▸ **Try it**
Find all the lines in the entries below that hold the word "NAND" and copy them.

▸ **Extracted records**
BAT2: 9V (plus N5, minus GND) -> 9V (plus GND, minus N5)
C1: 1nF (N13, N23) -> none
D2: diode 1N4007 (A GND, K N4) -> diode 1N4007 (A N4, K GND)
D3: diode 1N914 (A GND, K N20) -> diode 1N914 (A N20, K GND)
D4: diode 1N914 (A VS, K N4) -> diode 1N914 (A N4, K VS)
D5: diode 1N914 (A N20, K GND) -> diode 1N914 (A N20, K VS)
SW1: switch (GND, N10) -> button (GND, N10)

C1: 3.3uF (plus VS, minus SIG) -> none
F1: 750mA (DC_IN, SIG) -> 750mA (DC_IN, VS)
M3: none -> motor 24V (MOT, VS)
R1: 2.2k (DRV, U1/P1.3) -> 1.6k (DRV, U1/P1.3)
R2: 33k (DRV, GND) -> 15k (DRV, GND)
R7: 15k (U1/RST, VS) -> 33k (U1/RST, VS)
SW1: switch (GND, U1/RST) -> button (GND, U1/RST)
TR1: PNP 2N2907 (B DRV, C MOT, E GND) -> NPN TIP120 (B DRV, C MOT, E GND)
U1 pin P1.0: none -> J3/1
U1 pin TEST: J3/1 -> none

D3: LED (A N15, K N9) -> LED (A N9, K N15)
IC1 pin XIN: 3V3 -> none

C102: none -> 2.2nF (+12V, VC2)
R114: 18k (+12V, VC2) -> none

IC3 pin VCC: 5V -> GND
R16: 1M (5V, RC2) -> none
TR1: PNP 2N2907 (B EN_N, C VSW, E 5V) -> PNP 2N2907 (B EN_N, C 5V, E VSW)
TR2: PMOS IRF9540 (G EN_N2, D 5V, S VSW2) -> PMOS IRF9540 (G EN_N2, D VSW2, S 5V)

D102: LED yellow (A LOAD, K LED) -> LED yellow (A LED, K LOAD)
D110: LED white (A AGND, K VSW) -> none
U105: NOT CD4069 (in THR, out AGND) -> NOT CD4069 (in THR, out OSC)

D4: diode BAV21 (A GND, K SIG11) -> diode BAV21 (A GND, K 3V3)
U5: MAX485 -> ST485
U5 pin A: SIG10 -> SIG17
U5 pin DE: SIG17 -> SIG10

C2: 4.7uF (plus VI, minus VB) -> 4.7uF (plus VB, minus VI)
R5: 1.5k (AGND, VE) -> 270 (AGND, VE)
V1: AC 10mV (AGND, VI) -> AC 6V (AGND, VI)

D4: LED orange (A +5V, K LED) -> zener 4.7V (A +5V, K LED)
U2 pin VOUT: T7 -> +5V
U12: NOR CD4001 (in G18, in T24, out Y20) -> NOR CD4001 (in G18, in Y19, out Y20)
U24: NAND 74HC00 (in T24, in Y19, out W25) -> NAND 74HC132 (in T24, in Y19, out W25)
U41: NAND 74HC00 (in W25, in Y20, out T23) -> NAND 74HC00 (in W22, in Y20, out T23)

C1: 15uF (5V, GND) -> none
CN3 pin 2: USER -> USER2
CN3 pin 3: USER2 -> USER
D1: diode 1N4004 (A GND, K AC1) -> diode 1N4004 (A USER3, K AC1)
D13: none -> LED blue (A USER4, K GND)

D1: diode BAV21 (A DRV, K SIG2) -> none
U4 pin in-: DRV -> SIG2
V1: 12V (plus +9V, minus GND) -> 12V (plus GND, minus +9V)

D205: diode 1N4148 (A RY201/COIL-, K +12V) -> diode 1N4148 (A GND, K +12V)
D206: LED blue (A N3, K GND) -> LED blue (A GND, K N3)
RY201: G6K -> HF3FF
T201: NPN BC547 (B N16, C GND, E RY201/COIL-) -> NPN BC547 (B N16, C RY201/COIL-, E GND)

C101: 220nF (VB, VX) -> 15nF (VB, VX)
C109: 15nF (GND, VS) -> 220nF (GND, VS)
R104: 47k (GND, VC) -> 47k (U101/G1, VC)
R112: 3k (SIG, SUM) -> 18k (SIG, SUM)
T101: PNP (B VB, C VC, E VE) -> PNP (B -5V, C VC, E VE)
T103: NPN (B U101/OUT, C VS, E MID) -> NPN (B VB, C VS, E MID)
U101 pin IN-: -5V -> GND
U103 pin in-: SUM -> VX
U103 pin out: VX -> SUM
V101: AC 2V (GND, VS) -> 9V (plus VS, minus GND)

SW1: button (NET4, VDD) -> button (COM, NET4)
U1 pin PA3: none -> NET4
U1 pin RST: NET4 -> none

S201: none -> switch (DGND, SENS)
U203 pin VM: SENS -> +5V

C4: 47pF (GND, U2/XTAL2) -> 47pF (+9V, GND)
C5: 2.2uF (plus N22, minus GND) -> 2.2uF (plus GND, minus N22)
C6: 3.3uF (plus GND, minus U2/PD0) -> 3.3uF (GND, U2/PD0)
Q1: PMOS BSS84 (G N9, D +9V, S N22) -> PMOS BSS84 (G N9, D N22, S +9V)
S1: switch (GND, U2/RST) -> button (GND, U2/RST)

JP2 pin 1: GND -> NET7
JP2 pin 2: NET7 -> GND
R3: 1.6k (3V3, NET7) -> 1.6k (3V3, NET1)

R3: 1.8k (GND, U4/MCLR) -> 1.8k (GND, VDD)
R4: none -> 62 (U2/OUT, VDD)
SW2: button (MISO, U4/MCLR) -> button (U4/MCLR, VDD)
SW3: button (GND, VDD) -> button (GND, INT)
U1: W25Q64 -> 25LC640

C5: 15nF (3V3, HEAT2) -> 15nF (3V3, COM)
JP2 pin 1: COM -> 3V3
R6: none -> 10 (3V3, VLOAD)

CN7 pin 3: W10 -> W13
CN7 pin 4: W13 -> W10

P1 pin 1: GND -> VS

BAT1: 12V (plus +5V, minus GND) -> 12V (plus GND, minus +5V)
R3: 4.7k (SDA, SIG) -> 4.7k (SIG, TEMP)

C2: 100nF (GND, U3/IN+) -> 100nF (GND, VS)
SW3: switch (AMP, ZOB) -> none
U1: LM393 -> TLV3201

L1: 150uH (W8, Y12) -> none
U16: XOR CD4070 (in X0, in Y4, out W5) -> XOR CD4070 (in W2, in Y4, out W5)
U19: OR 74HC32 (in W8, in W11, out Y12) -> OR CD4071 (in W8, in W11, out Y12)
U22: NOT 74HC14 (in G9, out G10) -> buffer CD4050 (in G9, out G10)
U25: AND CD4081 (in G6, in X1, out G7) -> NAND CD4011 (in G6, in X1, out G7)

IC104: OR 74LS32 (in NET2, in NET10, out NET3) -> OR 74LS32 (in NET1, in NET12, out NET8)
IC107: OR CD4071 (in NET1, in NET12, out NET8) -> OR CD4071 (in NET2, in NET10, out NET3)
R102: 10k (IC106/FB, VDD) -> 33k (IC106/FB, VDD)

▸ **Task output**
U24: NAND 74HC00 (in T24, in Y19, out W25) -> NAND 74HC132 (in T24, in Y19, out W25)
U41: NAND 74HC00 (in W25, in Y20, out T23) -> NAND 74HC00 (in W22, in Y20, out T23)
U25: AND CD4081 (in G6, in X1, out G7) -> NAND CD4011 (in G6, in X1, out G7)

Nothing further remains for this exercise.